What is required:
Look through the records below, and whenever a line contains "traffic", copy it.

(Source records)
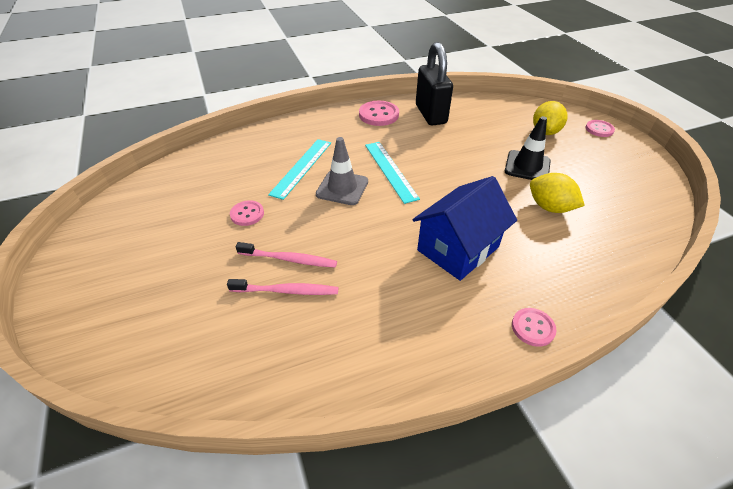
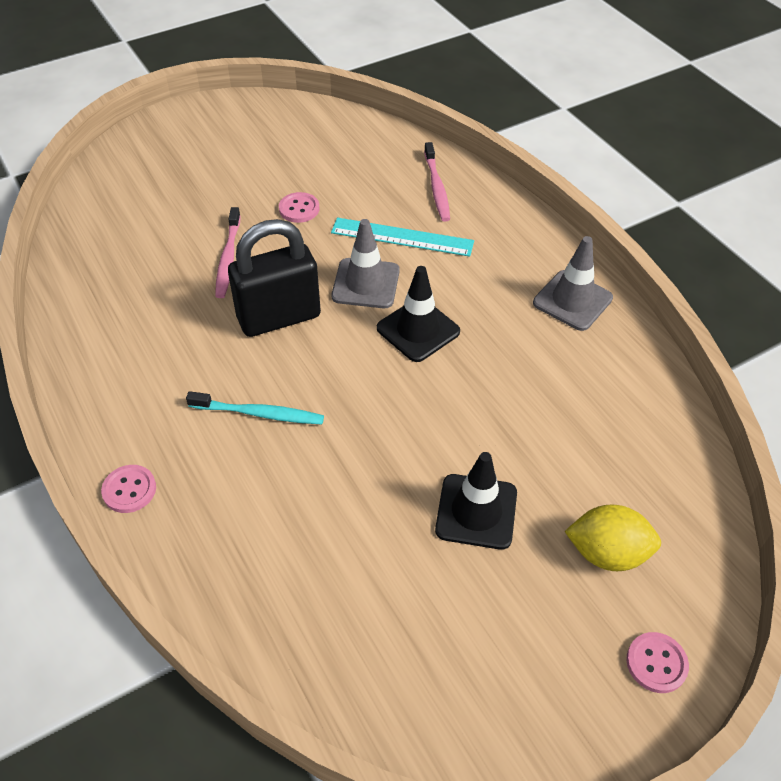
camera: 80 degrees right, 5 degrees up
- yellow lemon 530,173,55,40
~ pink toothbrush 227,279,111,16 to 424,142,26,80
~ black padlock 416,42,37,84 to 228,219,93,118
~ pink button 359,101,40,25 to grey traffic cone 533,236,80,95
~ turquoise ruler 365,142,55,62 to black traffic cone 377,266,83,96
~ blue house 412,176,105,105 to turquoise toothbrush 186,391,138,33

Your response:
~ pink button 359,101,40,25 to grey traffic cone 533,236,80,95
~ turquoise ruler 365,142,55,62 to black traffic cone 377,266,83,96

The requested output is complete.